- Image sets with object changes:
········

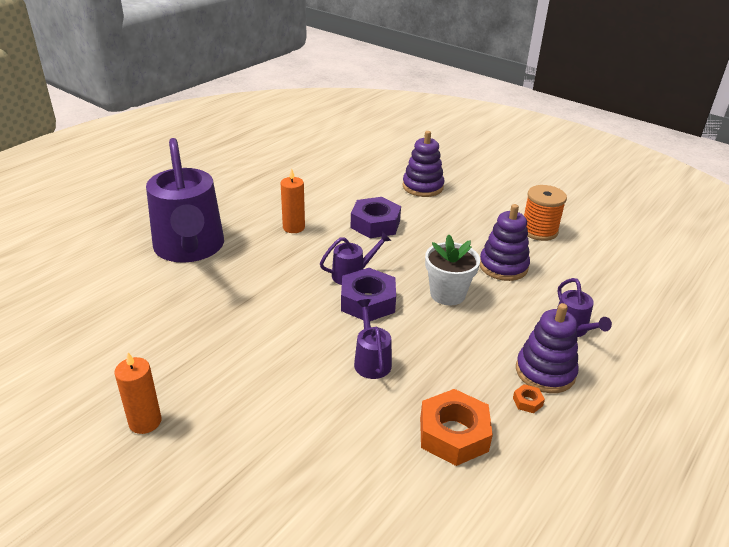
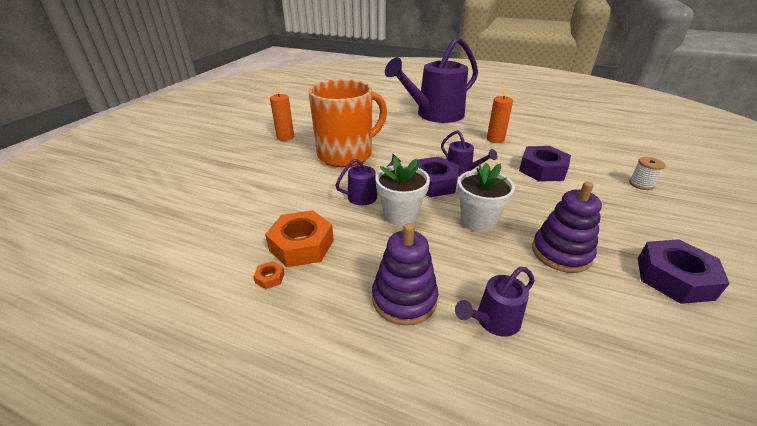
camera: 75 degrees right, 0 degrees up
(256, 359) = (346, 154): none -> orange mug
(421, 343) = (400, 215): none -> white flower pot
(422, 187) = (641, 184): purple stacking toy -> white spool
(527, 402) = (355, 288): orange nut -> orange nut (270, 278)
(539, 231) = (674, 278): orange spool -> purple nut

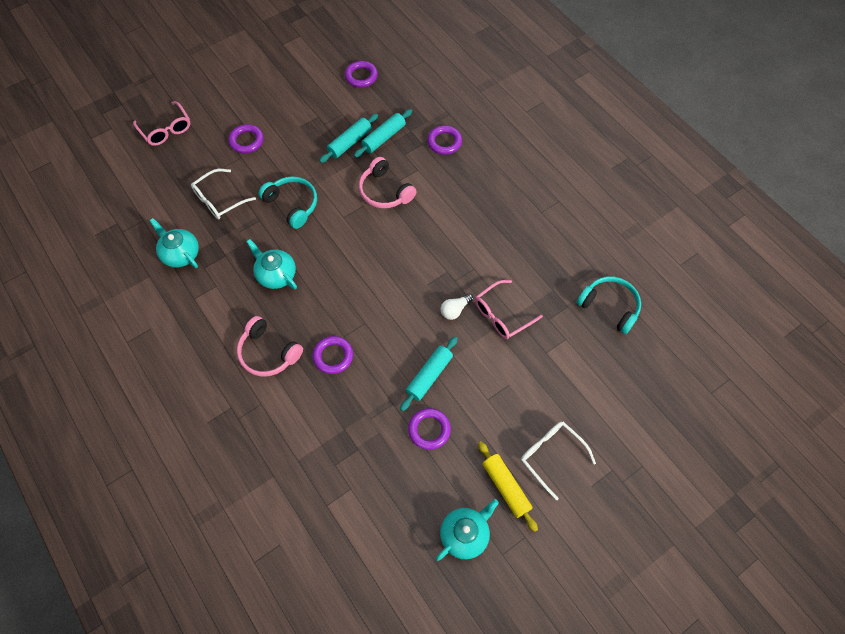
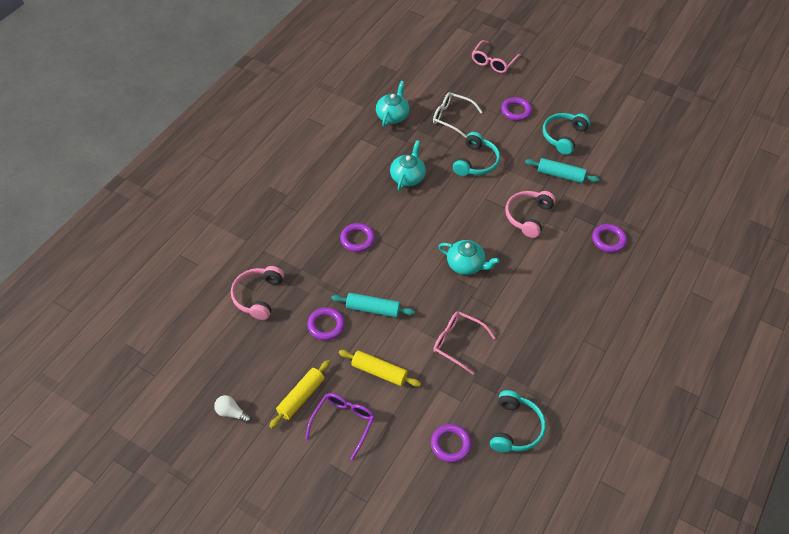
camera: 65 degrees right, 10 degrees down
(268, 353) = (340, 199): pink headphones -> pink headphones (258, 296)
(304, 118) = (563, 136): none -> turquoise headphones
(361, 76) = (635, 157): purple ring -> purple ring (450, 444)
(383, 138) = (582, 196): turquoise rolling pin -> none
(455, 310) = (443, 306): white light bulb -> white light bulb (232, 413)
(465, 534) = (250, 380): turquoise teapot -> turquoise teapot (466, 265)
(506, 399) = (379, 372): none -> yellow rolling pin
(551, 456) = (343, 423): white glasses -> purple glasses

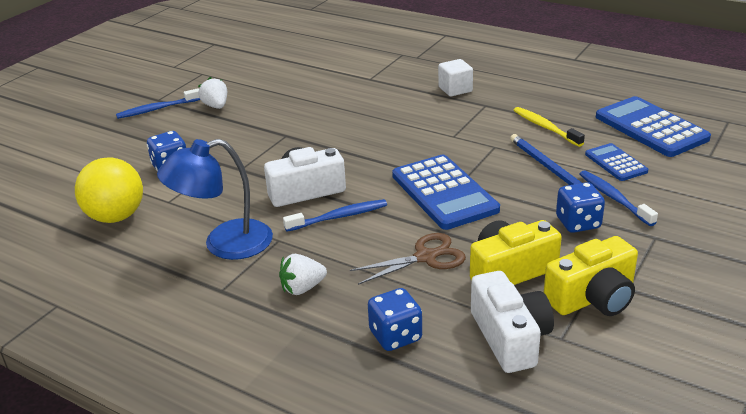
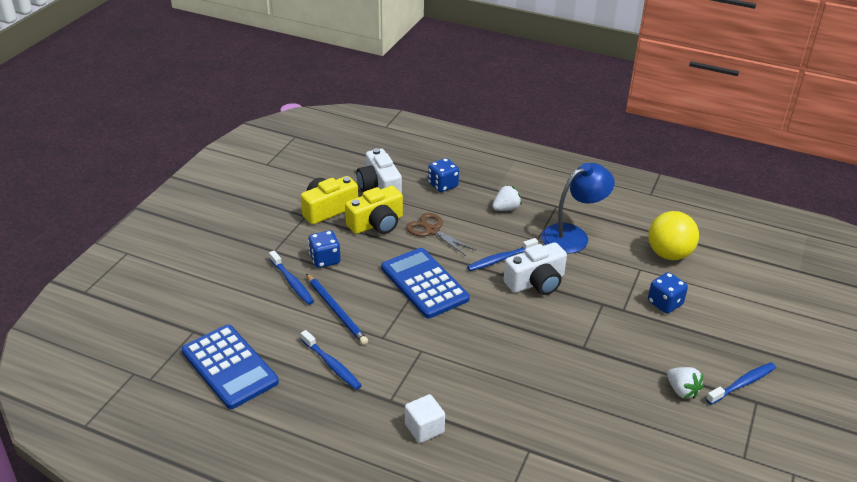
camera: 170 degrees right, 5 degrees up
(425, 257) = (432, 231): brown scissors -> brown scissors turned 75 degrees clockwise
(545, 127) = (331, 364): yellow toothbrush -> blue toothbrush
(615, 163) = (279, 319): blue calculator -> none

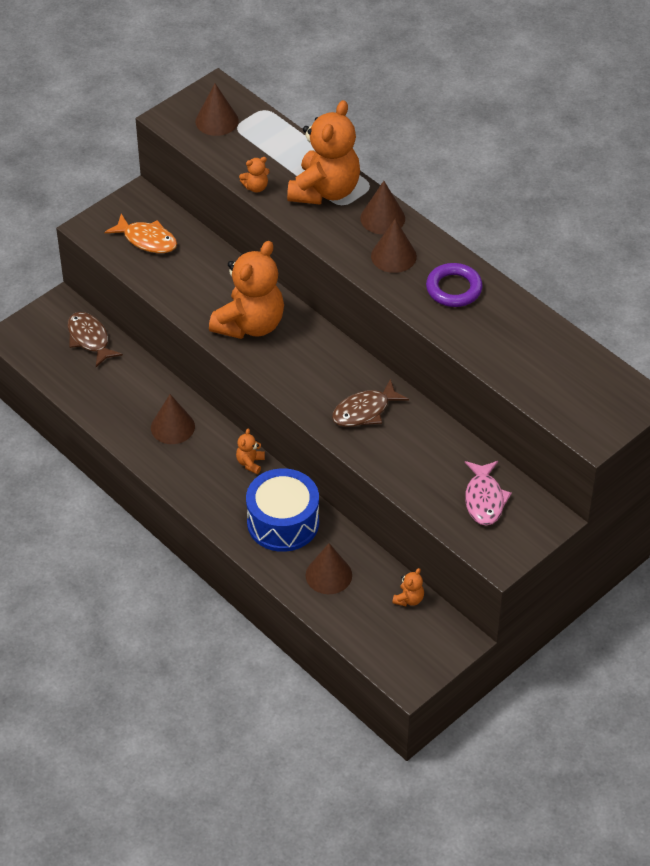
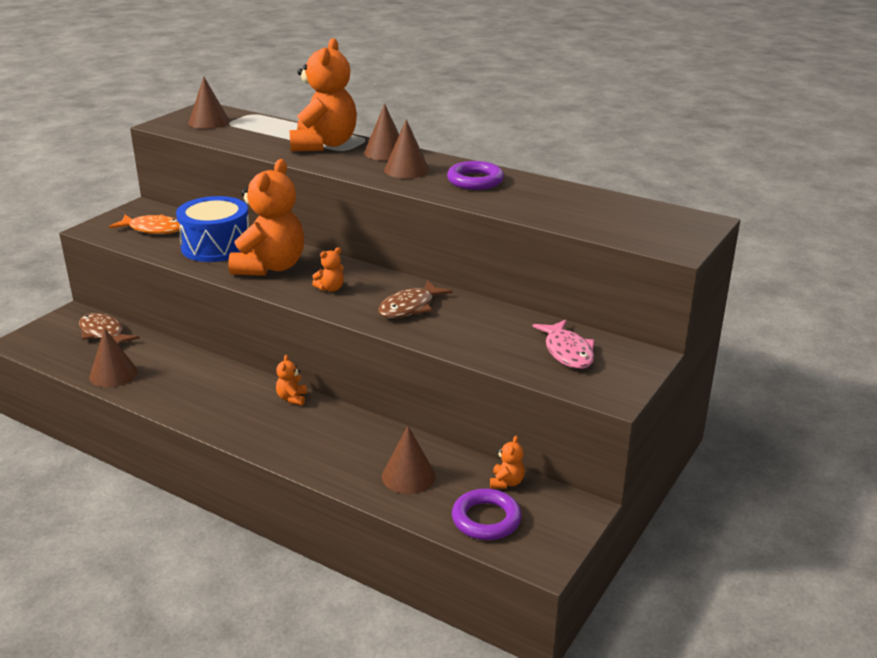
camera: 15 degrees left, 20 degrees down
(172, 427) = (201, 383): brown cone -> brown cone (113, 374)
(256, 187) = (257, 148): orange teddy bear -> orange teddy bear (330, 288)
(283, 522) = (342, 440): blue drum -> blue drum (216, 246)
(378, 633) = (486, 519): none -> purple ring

········

- Exercise aim:
Search the records above for the string "camera". Report each line that has it.

- Output for this exercise:
camera: 75 degrees right, 0 degrees up
camera: 65 degrees right, 10 degrees down
camera: 170 degrees right, 5 degrees up
camera: 15 degrees left, 20 degrees down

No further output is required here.